====== Material for the task ======

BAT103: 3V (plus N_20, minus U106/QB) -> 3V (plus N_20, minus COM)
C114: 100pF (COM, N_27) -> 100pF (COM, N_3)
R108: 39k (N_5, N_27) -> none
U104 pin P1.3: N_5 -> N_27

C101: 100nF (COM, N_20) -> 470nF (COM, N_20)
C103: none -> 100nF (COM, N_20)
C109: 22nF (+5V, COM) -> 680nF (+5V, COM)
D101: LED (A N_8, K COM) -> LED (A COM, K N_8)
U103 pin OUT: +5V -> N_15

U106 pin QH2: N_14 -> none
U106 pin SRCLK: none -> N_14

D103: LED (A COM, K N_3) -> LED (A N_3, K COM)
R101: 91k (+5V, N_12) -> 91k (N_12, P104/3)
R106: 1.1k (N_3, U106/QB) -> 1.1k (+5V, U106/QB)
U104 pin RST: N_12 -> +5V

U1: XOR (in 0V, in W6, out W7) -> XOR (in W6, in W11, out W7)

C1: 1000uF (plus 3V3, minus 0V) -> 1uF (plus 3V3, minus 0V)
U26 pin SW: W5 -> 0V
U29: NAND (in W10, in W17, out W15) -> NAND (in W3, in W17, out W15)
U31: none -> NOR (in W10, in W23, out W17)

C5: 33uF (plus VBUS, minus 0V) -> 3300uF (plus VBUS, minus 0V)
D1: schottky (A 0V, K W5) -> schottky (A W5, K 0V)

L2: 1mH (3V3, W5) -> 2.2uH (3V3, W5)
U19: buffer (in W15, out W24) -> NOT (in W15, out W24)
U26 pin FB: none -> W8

======

Your assignment - Produce only the lines from the line containing "U104 pin P1.3: N_5 -> N_27" through the line containing "U26 pin SW: W5 -> 0V", inclusive of both, exactly as they stand in the entries above.

Problem solution -
U104 pin P1.3: N_5 -> N_27

C101: 100nF (COM, N_20) -> 470nF (COM, N_20)
C103: none -> 100nF (COM, N_20)
C109: 22nF (+5V, COM) -> 680nF (+5V, COM)
D101: LED (A N_8, K COM) -> LED (A COM, K N_8)
U103 pin OUT: +5V -> N_15

U106 pin QH2: N_14 -> none
U106 pin SRCLK: none -> N_14

D103: LED (A COM, K N_3) -> LED (A N_3, K COM)
R101: 91k (+5V, N_12) -> 91k (N_12, P104/3)
R106: 1.1k (N_3, U106/QB) -> 1.1k (+5V, U106/QB)
U104 pin RST: N_12 -> +5V

U1: XOR (in 0V, in W6, out W7) -> XOR (in W6, in W11, out W7)

C1: 1000uF (plus 3V3, minus 0V) -> 1uF (plus 3V3, minus 0V)
U26 pin SW: W5 -> 0V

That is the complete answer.